*** MATERIAL FOR THIS EXERCISE Section Begins ***

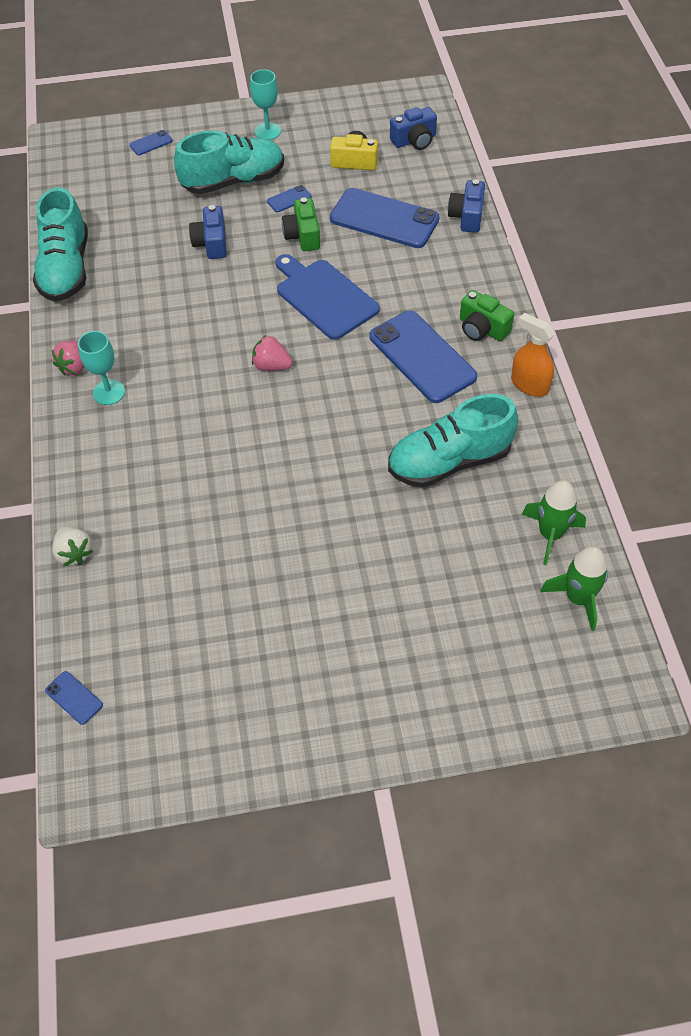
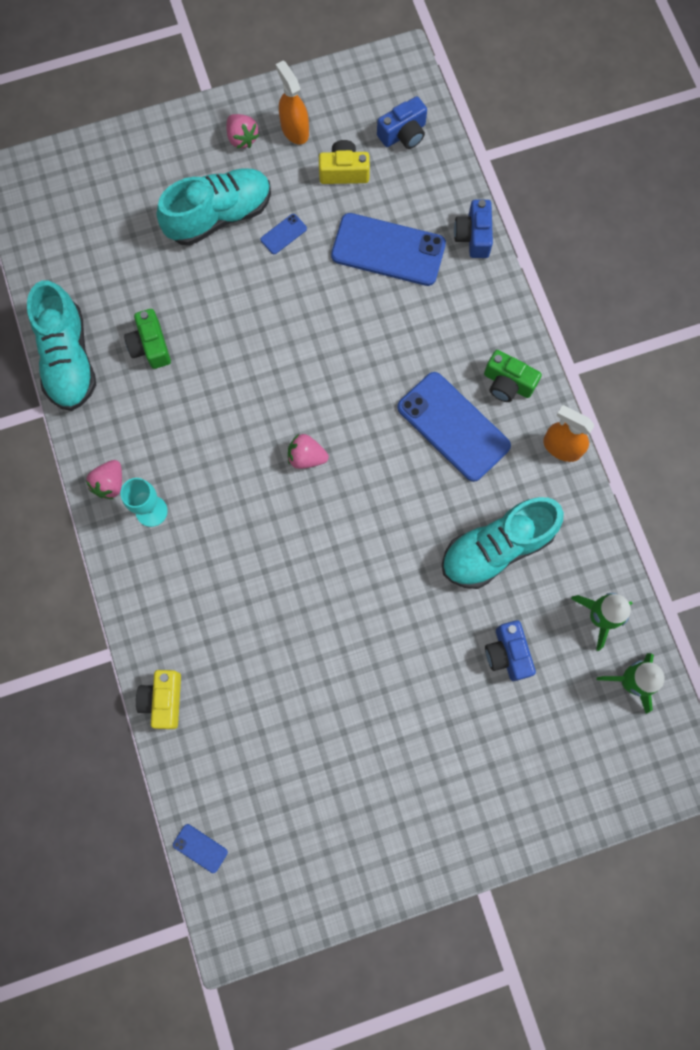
camera: 10 degrees left, 20 degrees up
white strawberry [52,526,93,566] -> yellow camera [136,670,181,729]
blue phone [129,130,173,155] -> none
blue camera [189,205,227,259] -> blue camera moved to [485,620,536,681]
turquoise goblet [250,69,281,140] -> pink strawberry [226,114,259,148]
blue cutting board [275,254,380,340] -> none
green camera [282,197,320,251] -> green camera moved to [124,309,171,369]
none -> orange spray bottle [276,60,309,144]

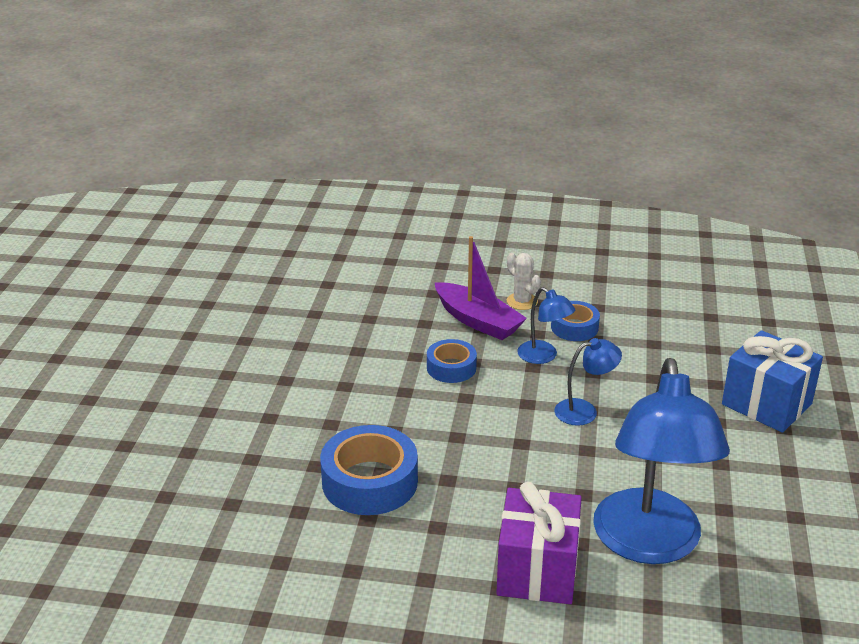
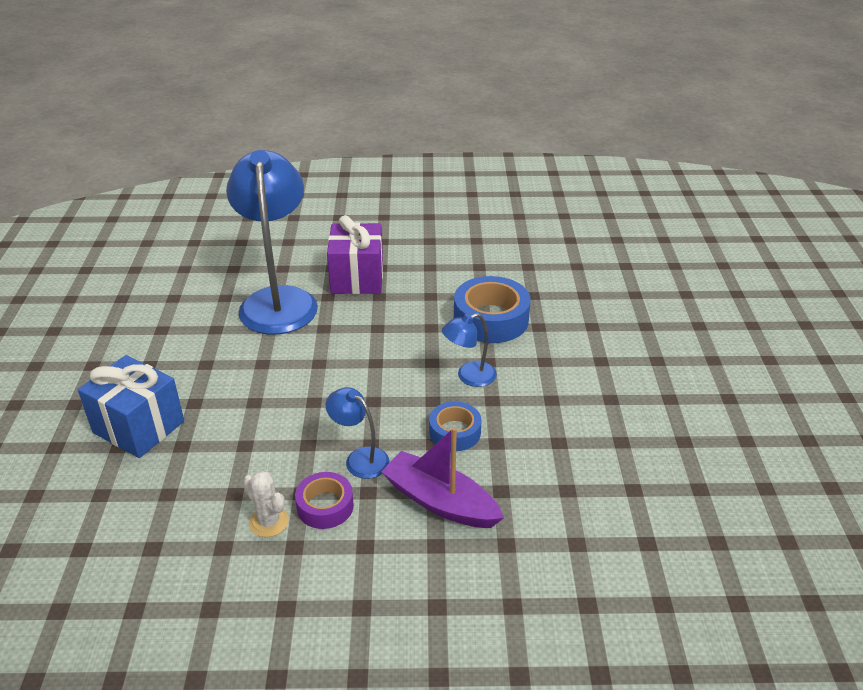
camera: 170 degrees right, 5 degrees up
white cactus [507,253,541,310] -> white cactus moved to [243,471,289,537]
blue tape [551,301,600,341] -> purple tape [295,472,354,529]
blue lamp [554,338,622,426] -> blue lamp moved to [442,313,497,387]

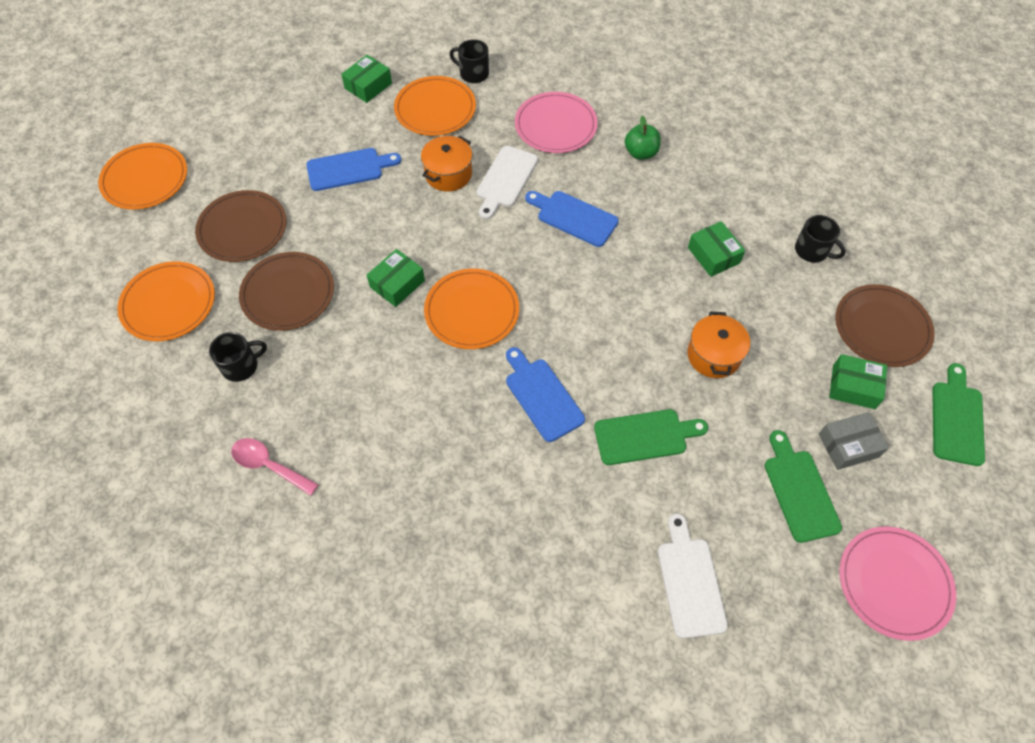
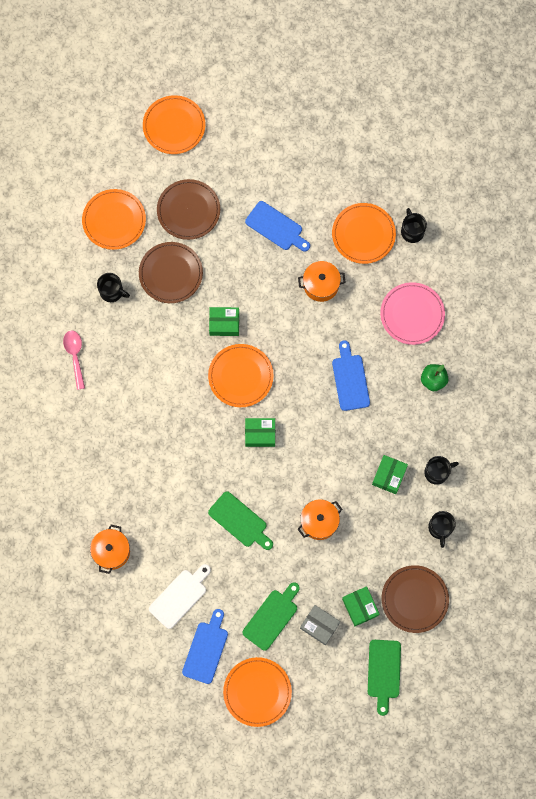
camera: 50 degrees right, 15 degrees up
green box [341,55,392,103] -> green box moved to [245,418,275,447]
white cutting board [476,146,538,219] -> none
blue cutting board [506,347,585,442] -> blue cutting board moved to [182,609,228,684]
pink plate [839,527,956,641] -> orange plate [223,657,292,727]
green cutting board [933,363,985,466] -> green cutting board turned 120 degrees clockwise [368,640,401,716]
none -> orange pot [90,525,130,574]
none -> black mug [424,456,459,485]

*** MATERIAL FOR THIS EXERCISE Section Ends ***

[YOUR ASSIGNMENT] One line contains "white cutting board [476,146,538,219] -> none". Return that line and every later line through the end of the listing above, exactly, and nothing else.

[EXPECTED ANSWER]
white cutting board [476,146,538,219] -> none
blue cutting board [506,347,585,442] -> blue cutting board moved to [182,609,228,684]
pink plate [839,527,956,641] -> orange plate [223,657,292,727]
green cutting board [933,363,985,466] -> green cutting board turned 120 degrees clockwise [368,640,401,716]
none -> orange pot [90,525,130,574]
none -> black mug [424,456,459,485]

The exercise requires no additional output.